◆ Task requirements
Your reply should be a single number, the count of lines in the records that contain "purple".

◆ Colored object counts
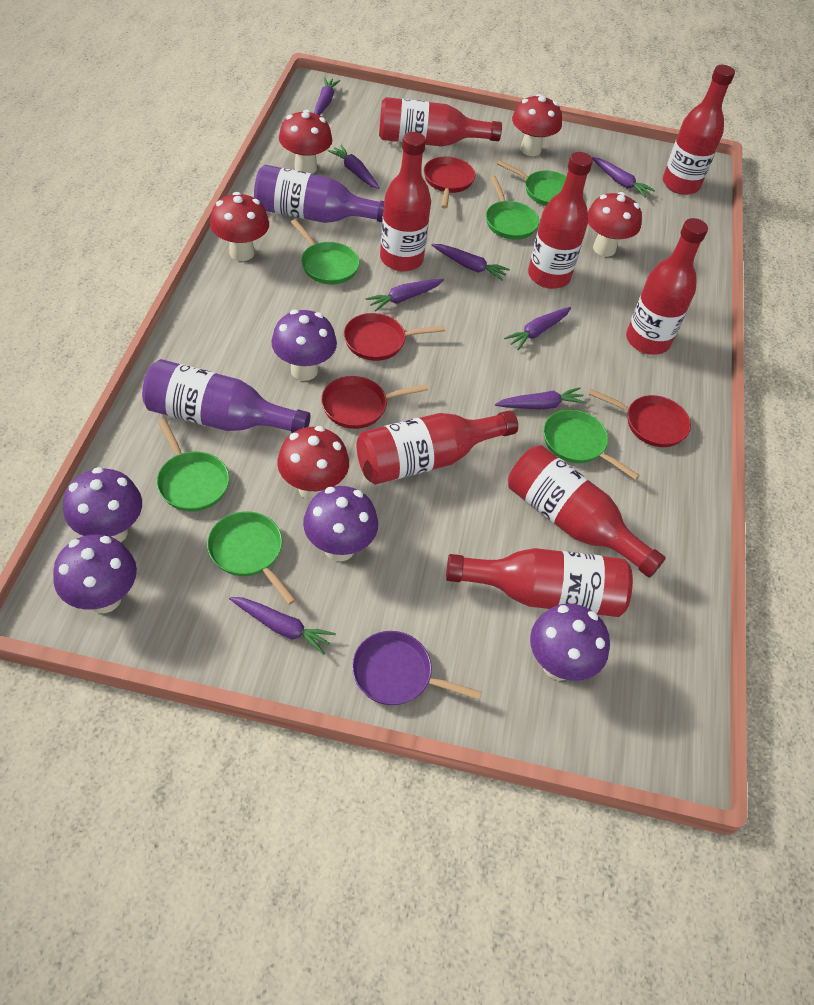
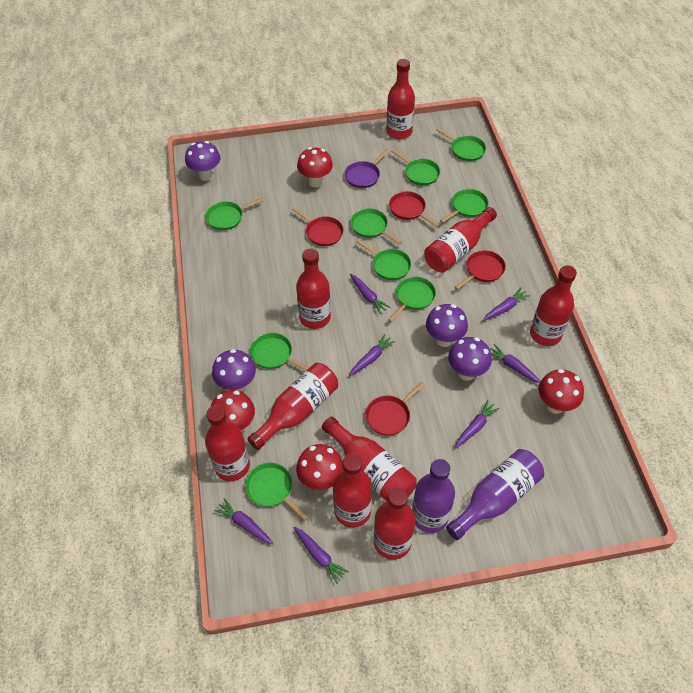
green pan: 6 -> 9
purple carrot: 8 -> 7
purple mushroom: 5 -> 4
red bottle: 8 -> 9
red mushroom: 5 -> 4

◆ Result
2